=== Information supplied ===
⁂

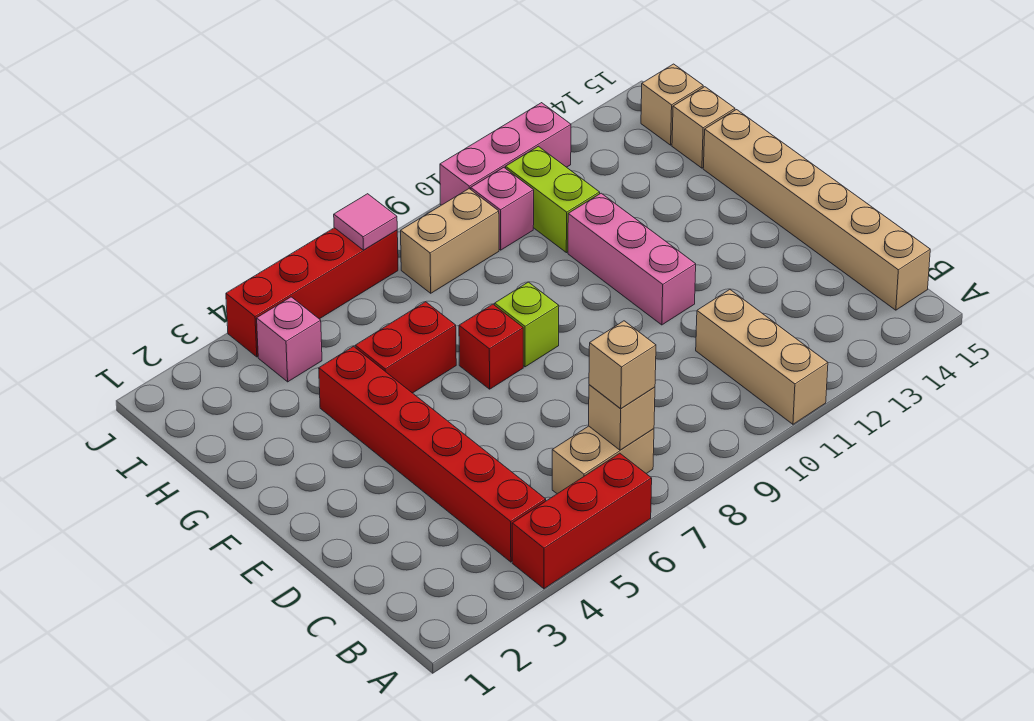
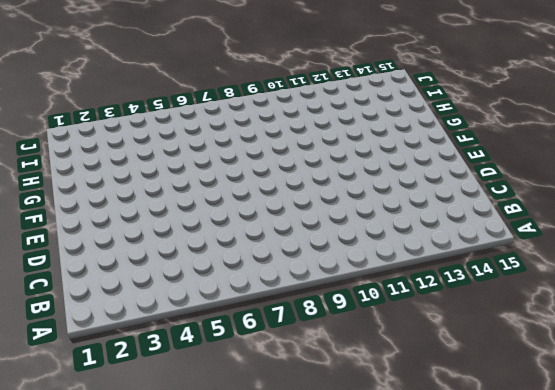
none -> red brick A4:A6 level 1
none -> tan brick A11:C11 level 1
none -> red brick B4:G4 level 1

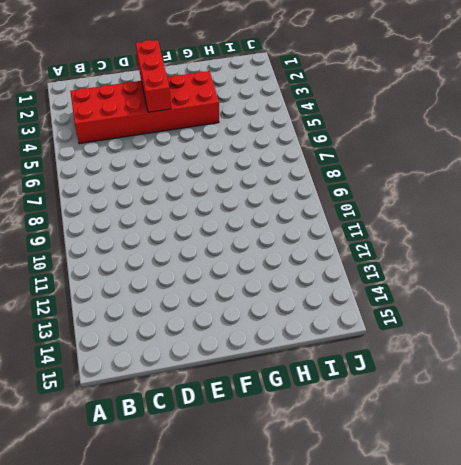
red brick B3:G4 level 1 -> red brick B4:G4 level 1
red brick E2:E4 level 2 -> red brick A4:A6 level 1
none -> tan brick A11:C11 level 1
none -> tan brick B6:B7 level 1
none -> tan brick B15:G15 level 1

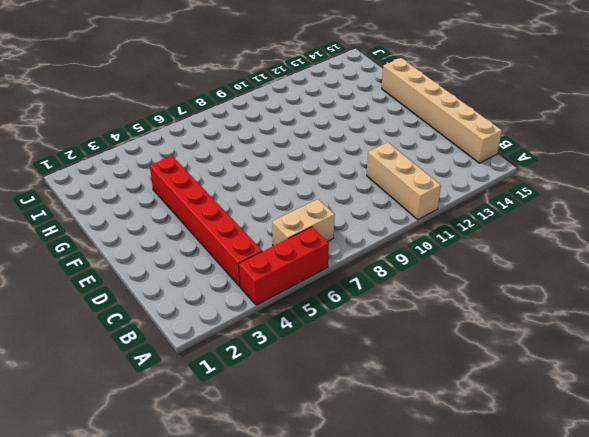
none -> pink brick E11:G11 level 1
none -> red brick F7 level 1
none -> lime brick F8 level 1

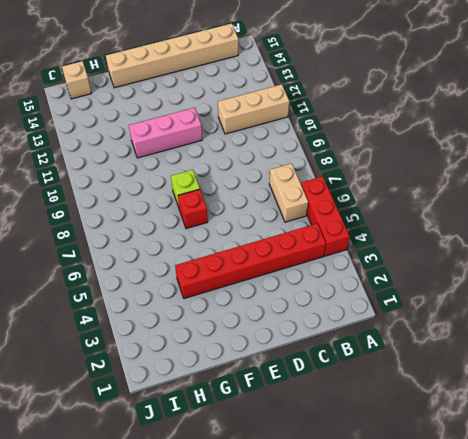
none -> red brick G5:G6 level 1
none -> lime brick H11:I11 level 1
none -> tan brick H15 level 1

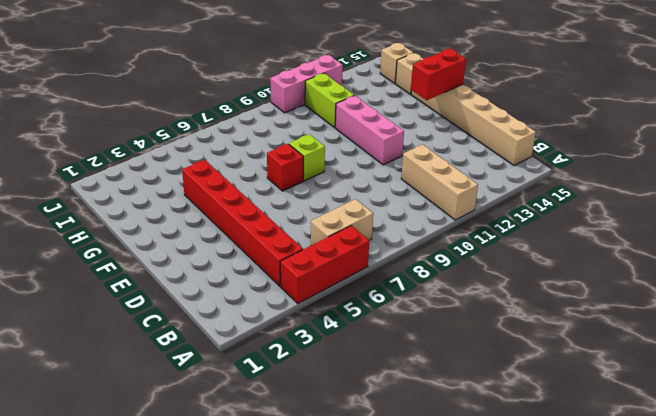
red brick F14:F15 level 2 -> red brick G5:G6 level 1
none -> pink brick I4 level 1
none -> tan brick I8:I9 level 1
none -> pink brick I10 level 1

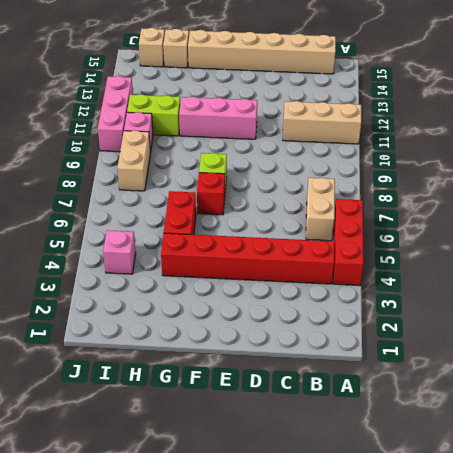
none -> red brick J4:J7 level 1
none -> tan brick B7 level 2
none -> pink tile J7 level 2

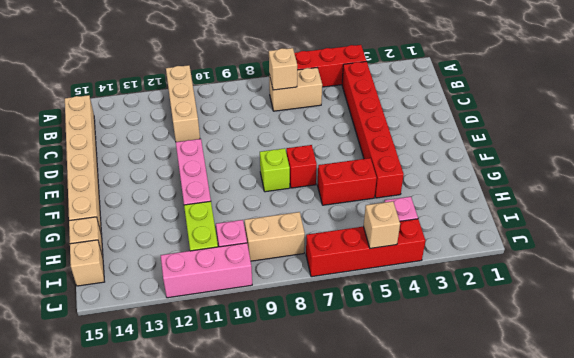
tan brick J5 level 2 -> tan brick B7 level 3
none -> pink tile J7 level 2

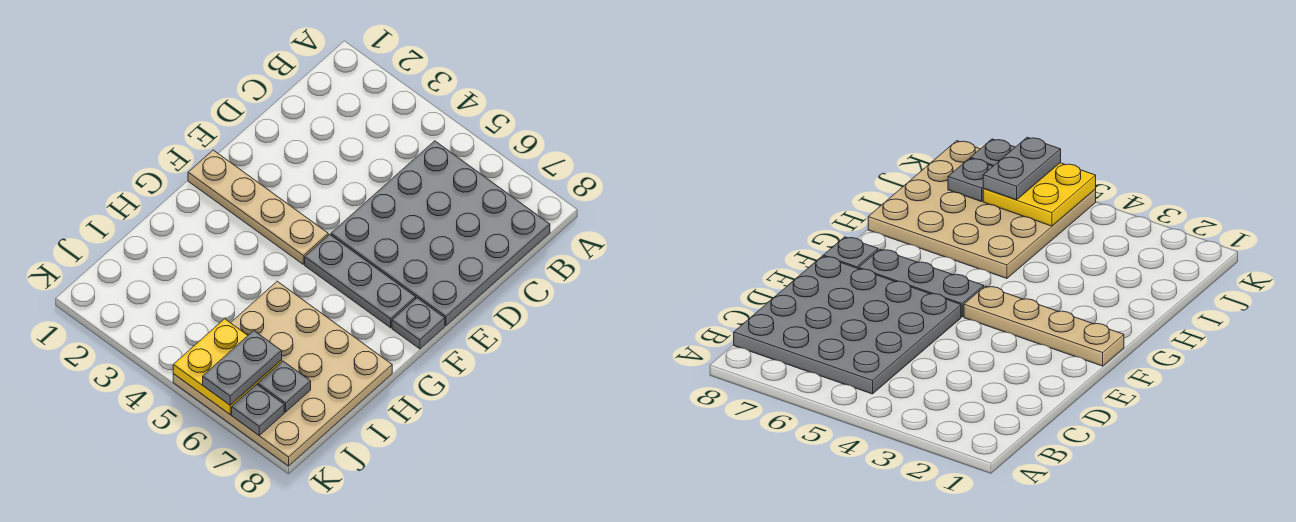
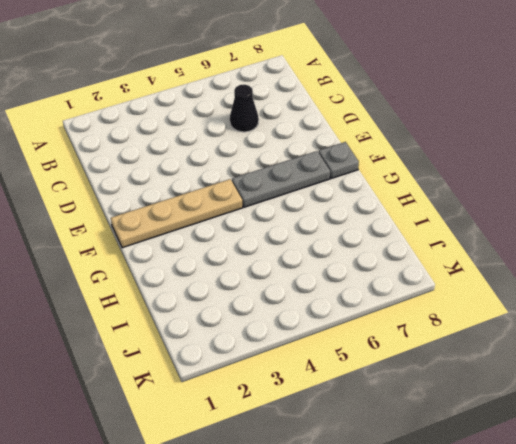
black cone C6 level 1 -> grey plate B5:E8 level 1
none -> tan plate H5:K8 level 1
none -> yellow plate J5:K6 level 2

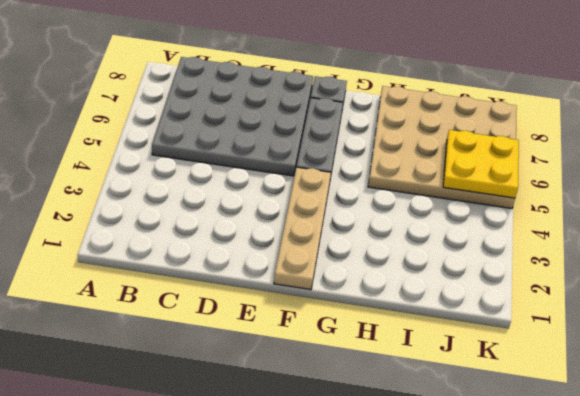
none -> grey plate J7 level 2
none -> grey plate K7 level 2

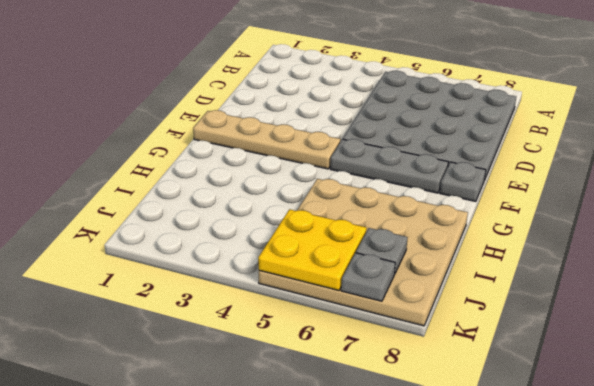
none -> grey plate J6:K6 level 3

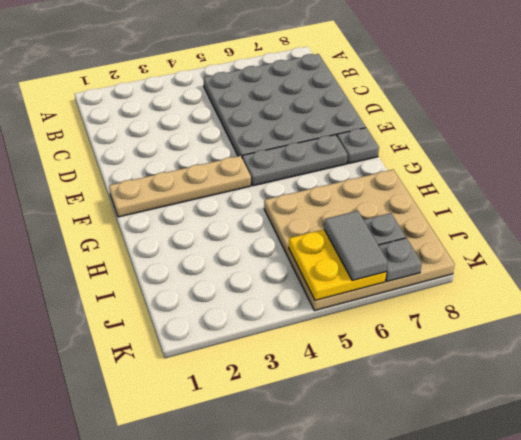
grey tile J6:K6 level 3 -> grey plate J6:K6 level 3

⁂

=== Your instructions ===
From the material above, output only the span of lines that starts at the one containing "tan brick J5 level 2 -> tan brick B7 level 3" and finishes at the one containing "none -> grey plate J6:K6 level 3", word for word and free of pictures.

=== Output for this exercise ===
tan brick J5 level 2 -> tan brick B7 level 3
none -> pink tile J7 level 2

black cone C6 level 1 -> grey plate B5:E8 level 1
none -> tan plate H5:K8 level 1
none -> yellow plate J5:K6 level 2

none -> grey plate J7 level 2
none -> grey plate K7 level 2

none -> grey plate J6:K6 level 3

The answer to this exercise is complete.